What to produce
Copy out the listing, starting with the line that contains "Question: From a" and going on through the line that contains "Answer: (C)". Change "wooden cutting board" to "bamboo cutting board" and leave everything else unchanged.

>>>

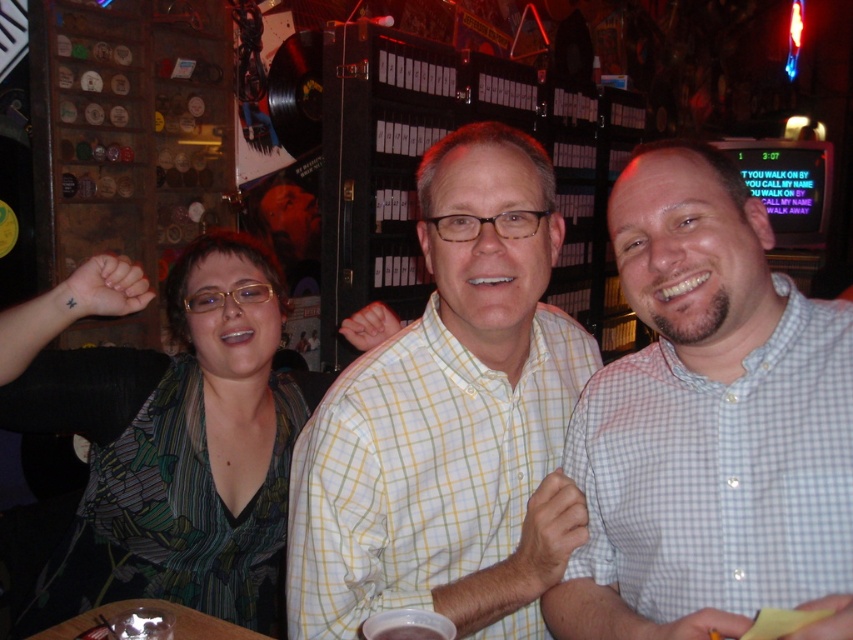
From the picture: You are at a bar and want to take a photo of the two people in the center. The white checkered shirt at center and the green printed dress at center. Which one is wider?

The green printed dress at center is wider than the white checkered shirt at center.

You are standing in the bar and want to locate the white checkered shirt at center. According to the coordinates given, where would you find it?

The white checkered shirt at center is located at the 2D coordinates point (709, 424).

You are a photographer standing at the entrance of the bar. You want to take a photo of the white checkered shirt at center and the woman with short hair and glasses on the left. How far apart are they in inches?

The white checkered shirt at center and the woman with short hair and glasses on the left are 28.31 inches apart.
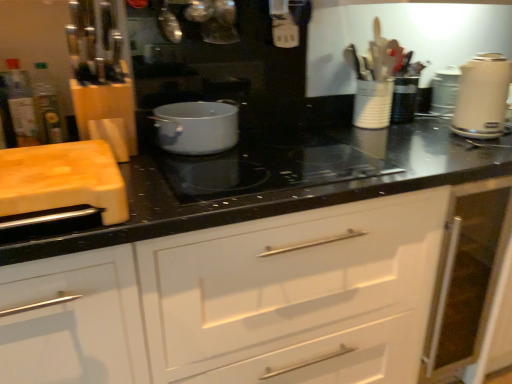
Question: From a real-world perspective, is white ceramic utensil holder at upper right, which ranks as the 2th appliance in front-to-back order, positioned above or below metallic silver kettle at upper center, positioned as the 1th appliance in front-to-back order?

Choices:
 (A) below
 (B) above

Answer: (A)

Question: Does point (369, 127) appear closer or farther from the camera than point (163, 11)?

Choices:
 (A) farther
 (B) closer

Answer: (A)

Question: Estimate the real-world distances between objects in this image. Which object is farther from the white glossy drawer at center?

Choices:
 (A) wooden cutting board at left
 (B) white ceramic utensil holder at upper right, marked as the second appliance in a left-to-right arrangement
 (C) metallic silver kettle at upper center, positioned as the third appliance in back-to-front order
 (D) translucent plastic bottle at left, which appears as the 1th bottle when viewed from the left
 (E) white glossy electric kettle at right, which appears as the 2th kitchen appliance when viewed from the left

Answer: (C)

Question: Estimate the real-world distances between objects in this image. Which object is farther from the translucent plastic bottle at left, which appears as the 1th bottle when viewed from the left?

Choices:
 (A) white ceramic utensil holder at upper right, the second appliance positioned from the back
 (B) black glass cooktop at center
 (C) wooden cutting board at left
 (D) matte white pot at center, which appears as the second kitchen appliance when viewed from the right
 (E) metallic silver kettle at upper center, positioned as the 1th appliance in front-to-back order

Answer: (A)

<<<

The answer
Question: From a real-world perspective, is white ceramic utensil holder at upper right, which ranks as the 2th appliance in front-to-back order, positioned above or below metallic silver kettle at upper center, positioned as the 1th appliance in front-to-back order?

Choices:
 (A) below
 (B) above

Answer: (A)

Question: Does point (369, 127) appear closer or farther from the camera than point (163, 11)?

Choices:
 (A) farther
 (B) closer

Answer: (A)

Question: Estimate the real-world distances between objects in this image. Which object is farther from the white glossy drawer at center?

Choices:
 (A) bamboo cutting board at left
 (B) white ceramic utensil holder at upper right, marked as the second appliance in a left-to-right arrangement
 (C) metallic silver kettle at upper center, positioned as the third appliance in back-to-front order
 (D) translucent plastic bottle at left, which appears as the 1th bottle when viewed from the left
 (E) white glossy electric kettle at right, which appears as the 2th kitchen appliance when viewed from the left

Answer: (C)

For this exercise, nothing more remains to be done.